_TASK DESCRIPTION_
From the line below that contains "brown cross: (140, 134) -> (357, 168), moved" to the line that contains "purple arrow: (44, 198)", repeat every line exactly, both ends included, and nothing else.

_EXERCISE MATERIAL_

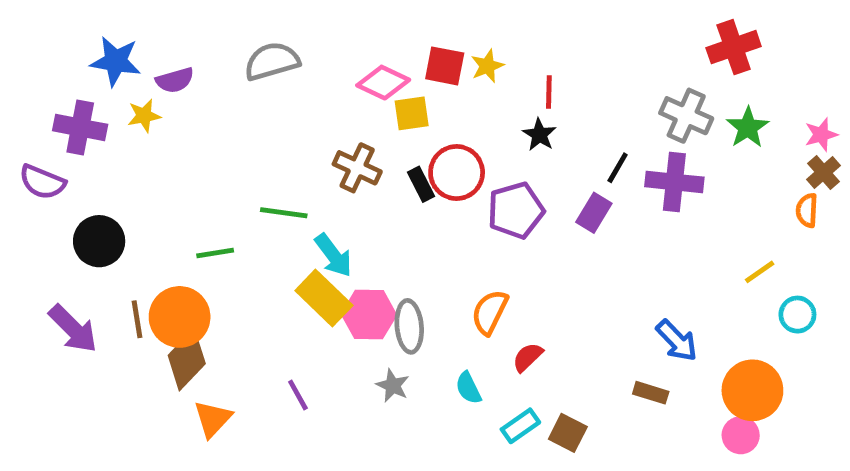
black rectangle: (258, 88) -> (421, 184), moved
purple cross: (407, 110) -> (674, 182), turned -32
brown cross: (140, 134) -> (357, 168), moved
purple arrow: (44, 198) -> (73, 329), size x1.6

...

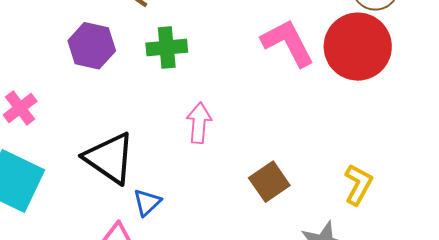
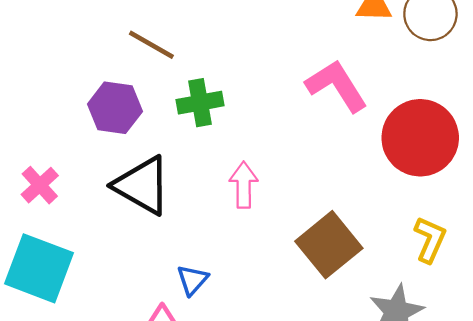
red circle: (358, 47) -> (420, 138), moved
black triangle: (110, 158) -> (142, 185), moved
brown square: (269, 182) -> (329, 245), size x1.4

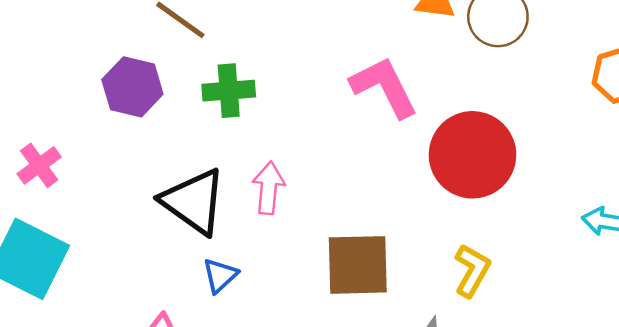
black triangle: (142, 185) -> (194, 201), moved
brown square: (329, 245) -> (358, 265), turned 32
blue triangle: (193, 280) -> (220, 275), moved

_ANSWER_
brown cross: (140, 134) -> (357, 168), moved
purple arrow: (44, 198) -> (73, 329), size x1.6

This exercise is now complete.